Recorded data ->
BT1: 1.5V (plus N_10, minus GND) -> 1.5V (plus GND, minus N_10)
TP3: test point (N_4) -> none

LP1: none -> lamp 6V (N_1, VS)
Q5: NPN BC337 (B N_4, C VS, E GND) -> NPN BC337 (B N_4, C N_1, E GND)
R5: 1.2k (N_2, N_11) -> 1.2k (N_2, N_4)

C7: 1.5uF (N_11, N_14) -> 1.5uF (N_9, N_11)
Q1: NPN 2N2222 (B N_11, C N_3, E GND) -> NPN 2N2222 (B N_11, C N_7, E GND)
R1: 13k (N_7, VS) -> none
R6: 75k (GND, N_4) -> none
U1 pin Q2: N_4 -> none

...

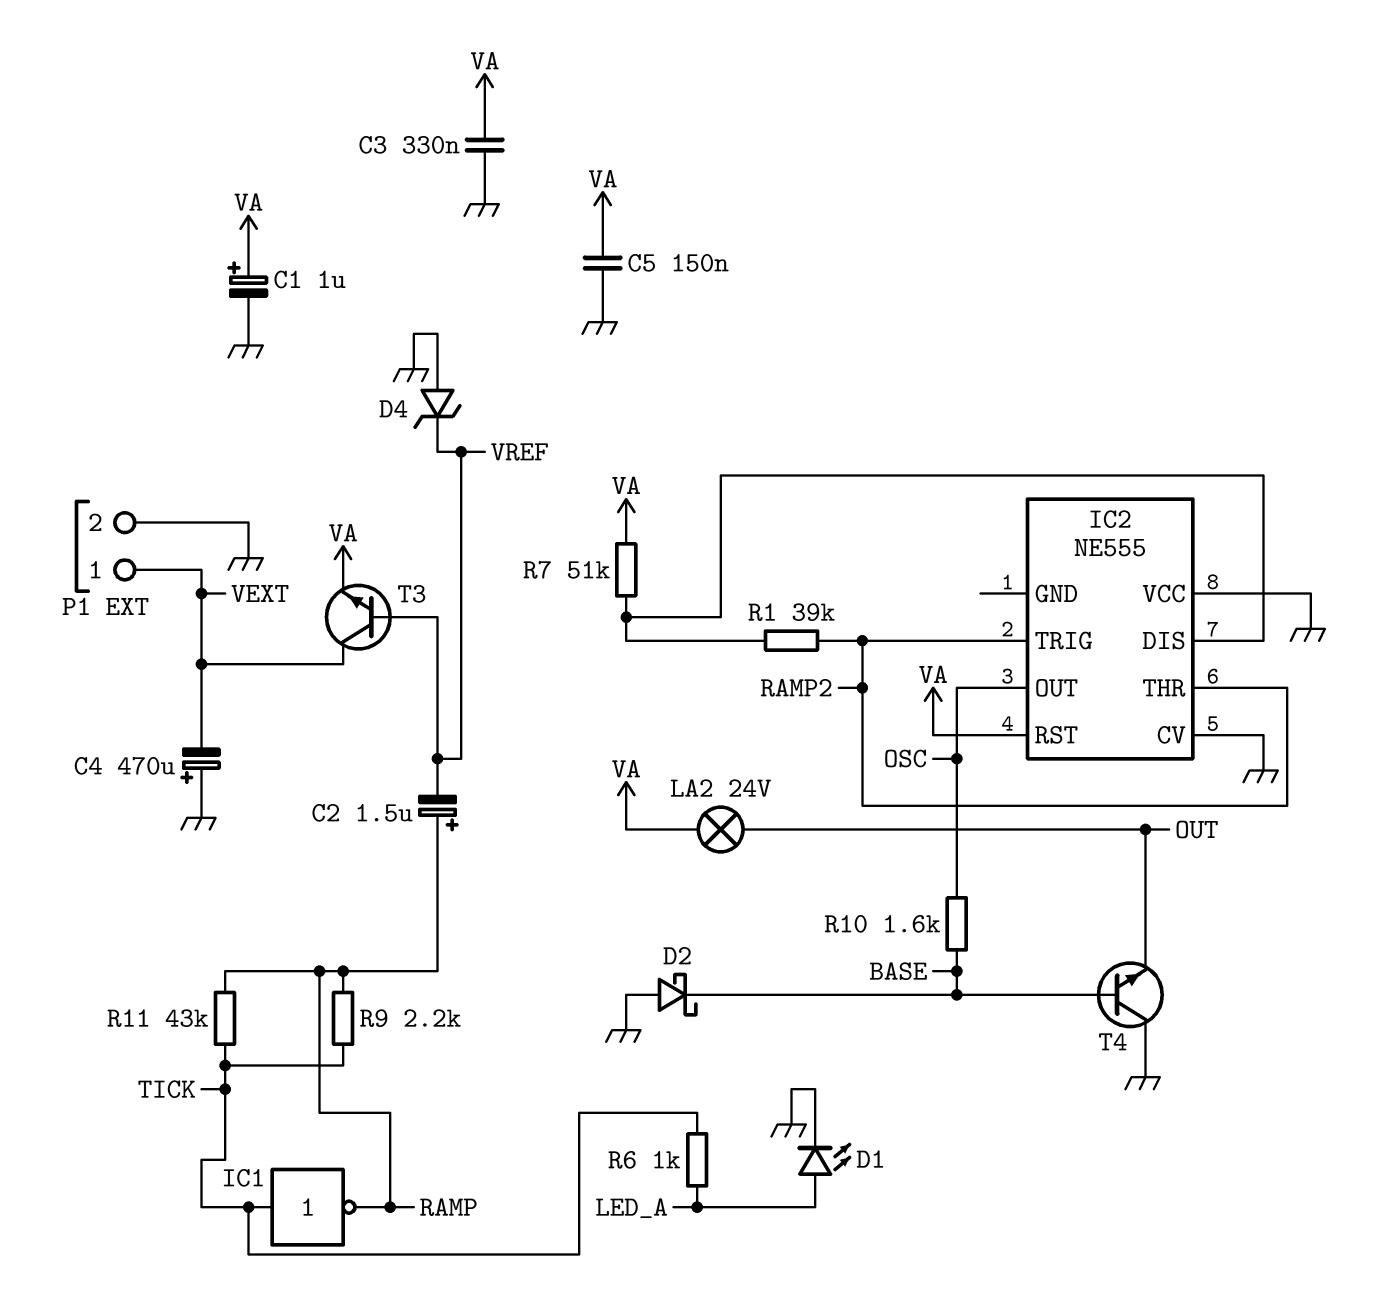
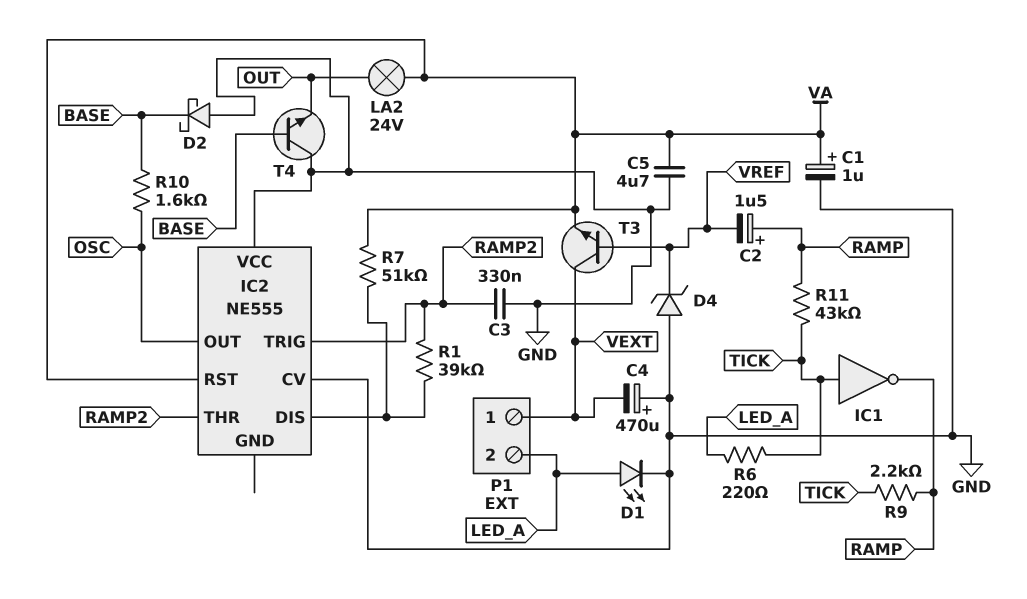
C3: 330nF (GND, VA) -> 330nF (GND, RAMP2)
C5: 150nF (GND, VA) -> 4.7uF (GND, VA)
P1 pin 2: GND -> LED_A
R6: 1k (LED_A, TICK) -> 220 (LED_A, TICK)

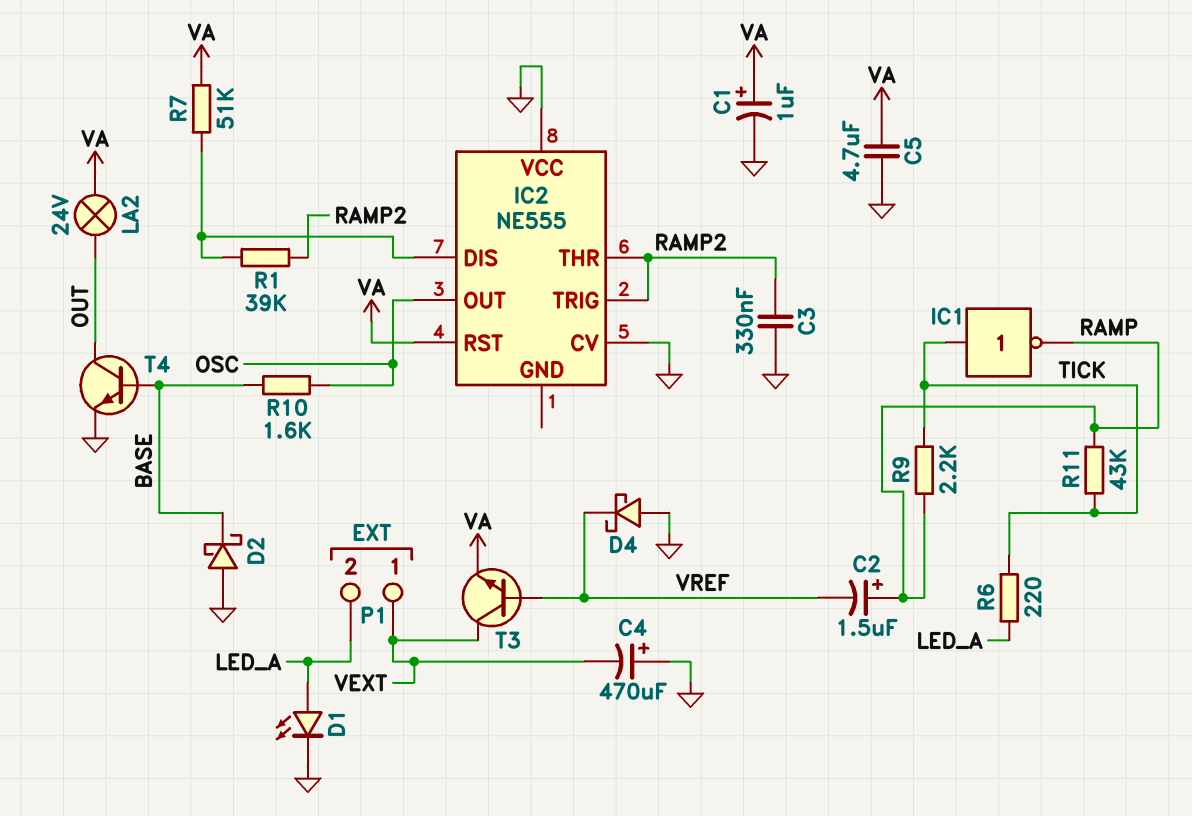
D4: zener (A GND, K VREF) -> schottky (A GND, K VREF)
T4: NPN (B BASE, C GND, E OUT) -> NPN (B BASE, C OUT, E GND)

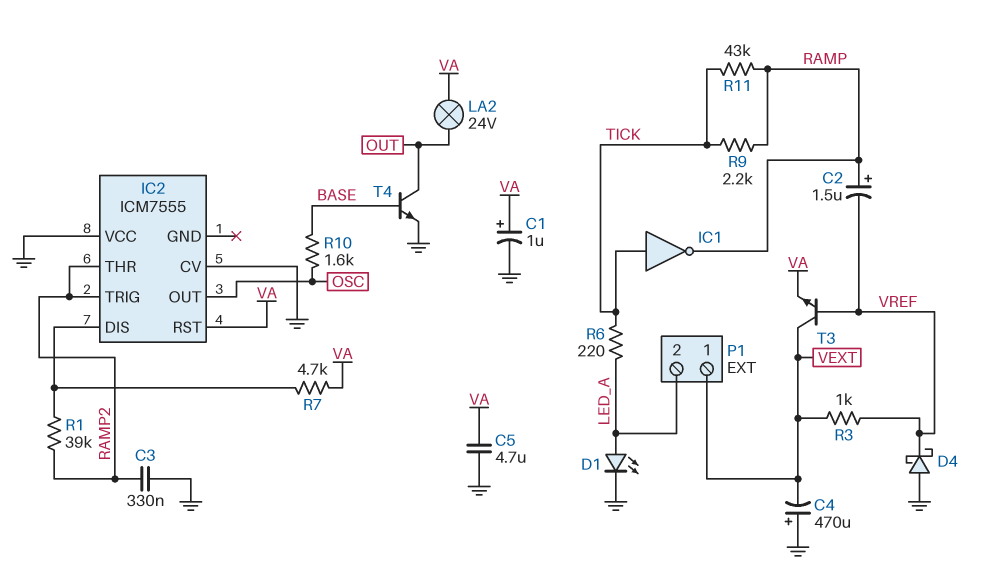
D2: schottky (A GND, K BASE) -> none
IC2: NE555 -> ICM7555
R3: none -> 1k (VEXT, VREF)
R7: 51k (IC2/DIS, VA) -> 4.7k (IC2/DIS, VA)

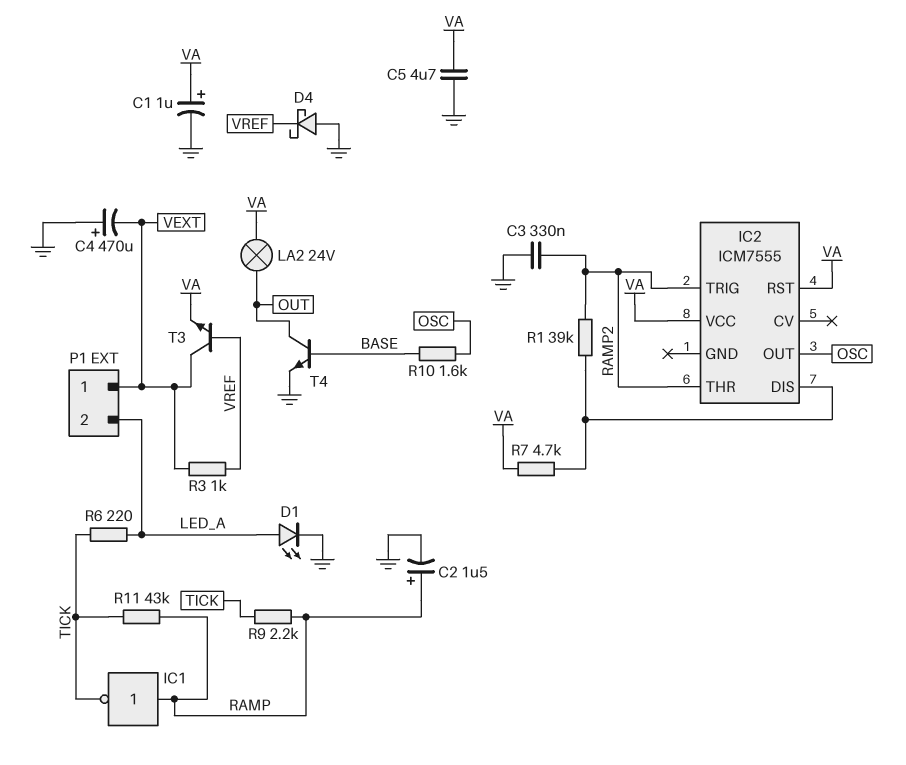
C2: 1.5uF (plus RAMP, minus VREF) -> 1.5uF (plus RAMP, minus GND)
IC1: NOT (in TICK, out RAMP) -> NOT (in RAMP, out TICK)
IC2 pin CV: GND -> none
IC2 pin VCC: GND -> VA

Task directions ->
Please copy the lines above from the line with "BT1: 1.5V (plus" up to and including the line with "U1 pin Q2: N_4 -> none", exactly as written and with nothing else.

Task response ->
BT1: 1.5V (plus N_10, minus GND) -> 1.5V (plus GND, minus N_10)
TP3: test point (N_4) -> none

LP1: none -> lamp 6V (N_1, VS)
Q5: NPN BC337 (B N_4, C VS, E GND) -> NPN BC337 (B N_4, C N_1, E GND)
R5: 1.2k (N_2, N_11) -> 1.2k (N_2, N_4)

C7: 1.5uF (N_11, N_14) -> 1.5uF (N_9, N_11)
Q1: NPN 2N2222 (B N_11, C N_3, E GND) -> NPN 2N2222 (B N_11, C N_7, E GND)
R1: 13k (N_7, VS) -> none
R6: 75k (GND, N_4) -> none
U1 pin Q2: N_4 -> none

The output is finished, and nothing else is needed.